*DATA SUPPLIED*:

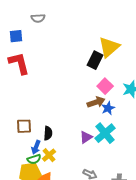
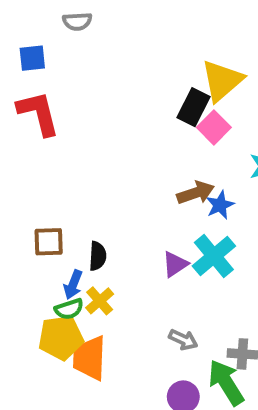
pink square: (105, 86) -> (214, 127), moved

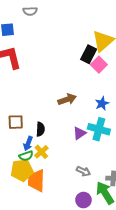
brown arrow: (196, 193) -> (67, 99), moved
cyan cross: (214, 256) -> (99, 129), turned -35

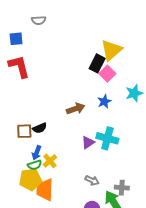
blue star: (102, 104) -> (104, 101), moved
black semicircle: (40, 129) -> (40, 128), moved, turned 64

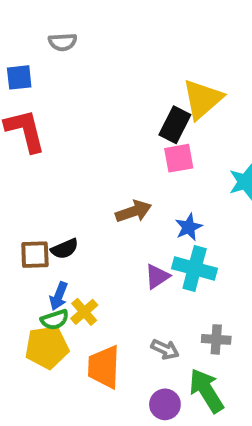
pink square: (107, 74) -> (179, 158), moved, turned 35
blue star: (104, 101) -> (189, 227), moved
gray cross: (122, 188) -> (216, 339), moved
orange trapezoid: (45, 190) -> (104, 367), moved

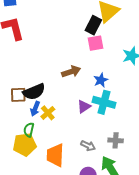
black semicircle: (65, 249) -> (34, 92), size x1.5
blue arrow: (59, 296) -> (35, 109), moved
yellow cross: (84, 312) -> (48, 113), moved
green semicircle: (55, 320) -> (29, 130), turned 120

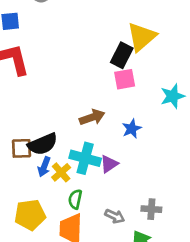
cyan cross: (104, 102) -> (85, 158), moved
green semicircle: (29, 130) -> (75, 199), moved

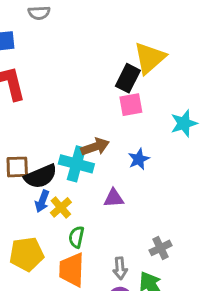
brown square: (22, 148) -> (17, 167), moved
cyan cross: (85, 158) -> (76, 164), moved
purple triangle: (109, 164) -> (114, 198), turned 30
gray cross: (151, 209) -> (161, 248), turned -30
gray arrow: (115, 216) -> (120, 268), moved, turned 60

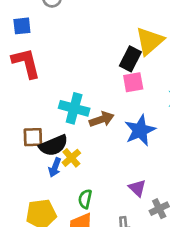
blue star: (139, 159) -> (140, 130), size x1.6
cyan cross: (76, 164) -> (74, 108), moved
purple triangle: (114, 198) -> (137, 188), moved, turned 48
yellow cross: (61, 207) -> (71, 158), moved

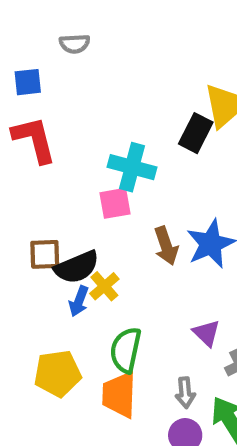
pink square: (133, 82) -> (115, 203), moved
cyan cross: (74, 108) -> (132, 167), moved
brown arrow: (102, 119) -> (166, 246), moved, turned 90
green semicircle: (85, 199) -> (126, 350), size x1.5

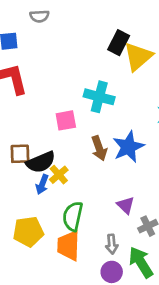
black rectangle: (196, 133) -> (119, 43), moved
cyan cross: (132, 167) -> (99, 97), moved

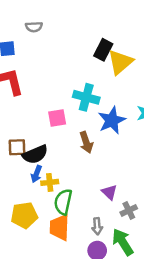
blue star: (128, 147) -> (112, 120), moved
yellow cross: (59, 175) -> (50, 182), moved, turned 35

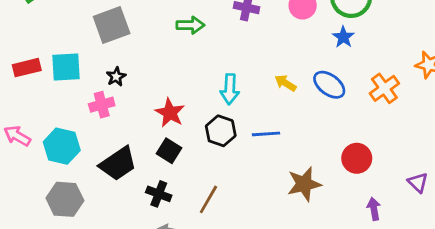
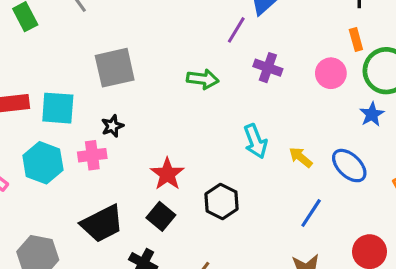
cyan arrow: (230, 89) -> (255, 141), moved, turned -32
blue line: (266, 134) -> (311, 213), moved, turned -60
cyan hexagon: (62, 146) -> (43, 163), moved

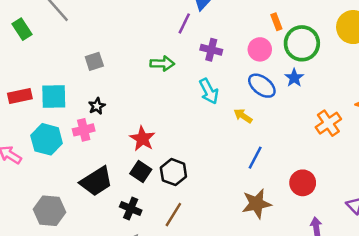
gray square: (115, 68) -> (94, 61), size x0.6
cyan arrow: (255, 141) -> (209, 91), moved
blue ellipse: (349, 166) -> (262, 86), moved
black hexagon: (221, 201) -> (173, 172), moved

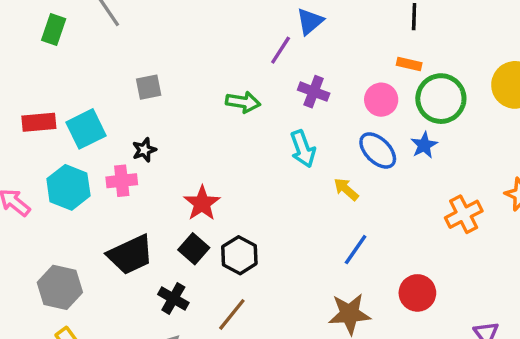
orange rectangle: (276, 22) -> (409, 64), turned -63
green rectangle: (22, 29) -> (54, 30), turned 45
cyan square: (54, 96) -> (86, 129), turned -32

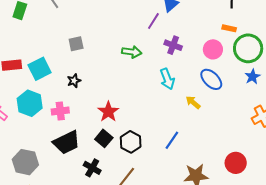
blue star: (424, 145) -> (252, 77), moved
pink cross: (122, 181) -> (60, 111), moved
blue line: (356, 250) -> (172, 140), moved

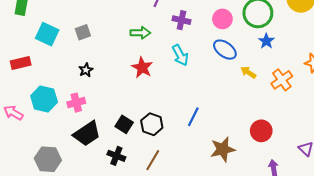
cyan square: (40, 69) -> (47, 34), moved, turned -30
yellow arrow: (193, 102) -> (248, 72), moved
red star: (108, 112) -> (142, 68), moved

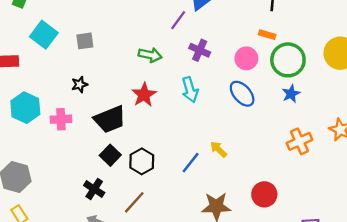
yellow arrow: (248, 72) -> (218, 149), moved
black trapezoid: (87, 134) -> (110, 119), moved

*ASSIGNMENT*:
Skipping all images, output the listing exactly.

*RESULT*:
pink square: (105, 86) -> (214, 127), moved

brown arrow: (196, 193) -> (67, 99), moved
cyan cross: (214, 256) -> (99, 129), turned -35

blue star: (102, 104) -> (104, 101), moved
black semicircle: (40, 129) -> (40, 128), moved, turned 64

pink square: (107, 74) -> (179, 158), moved, turned 35
blue star: (104, 101) -> (189, 227), moved
gray cross: (122, 188) -> (216, 339), moved
orange trapezoid: (45, 190) -> (104, 367), moved

black semicircle: (65, 249) -> (34, 92), size x1.5
blue arrow: (59, 296) -> (35, 109), moved
yellow cross: (84, 312) -> (48, 113), moved
green semicircle: (55, 320) -> (29, 130), turned 120

cyan cross: (104, 102) -> (85, 158), moved
green semicircle: (29, 130) -> (75, 199), moved

brown square: (22, 148) -> (17, 167), moved
cyan cross: (85, 158) -> (76, 164), moved
purple triangle: (109, 164) -> (114, 198), turned 30
gray cross: (151, 209) -> (161, 248), turned -30
gray arrow: (115, 216) -> (120, 268), moved, turned 60

blue star: (139, 159) -> (140, 130), size x1.6
cyan cross: (76, 164) -> (74, 108), moved
purple triangle: (114, 198) -> (137, 188), moved, turned 48
yellow cross: (61, 207) -> (71, 158), moved

pink square: (133, 82) -> (115, 203), moved
cyan cross: (74, 108) -> (132, 167), moved
brown arrow: (102, 119) -> (166, 246), moved, turned 90
green semicircle: (85, 199) -> (126, 350), size x1.5

black rectangle: (196, 133) -> (119, 43), moved
cyan cross: (132, 167) -> (99, 97), moved

blue star: (128, 147) -> (112, 120), moved
yellow cross: (59, 175) -> (50, 182), moved, turned 35

cyan arrow: (230, 89) -> (255, 141), moved, turned -32
blue line: (266, 134) -> (311, 213), moved, turned -60
cyan hexagon: (62, 146) -> (43, 163), moved

gray square: (115, 68) -> (94, 61), size x0.6
cyan arrow: (255, 141) -> (209, 91), moved
blue ellipse: (349, 166) -> (262, 86), moved
black hexagon: (221, 201) -> (173, 172), moved

orange rectangle: (276, 22) -> (409, 64), turned -63
green rectangle: (22, 29) -> (54, 30), turned 45
cyan square: (54, 96) -> (86, 129), turned -32

blue star: (424, 145) -> (252, 77), moved
pink cross: (122, 181) -> (60, 111), moved
blue line: (356, 250) -> (172, 140), moved

cyan square: (40, 69) -> (47, 34), moved, turned -30
yellow arrow: (193, 102) -> (248, 72), moved
red star: (108, 112) -> (142, 68), moved

yellow arrow: (248, 72) -> (218, 149), moved
black trapezoid: (87, 134) -> (110, 119), moved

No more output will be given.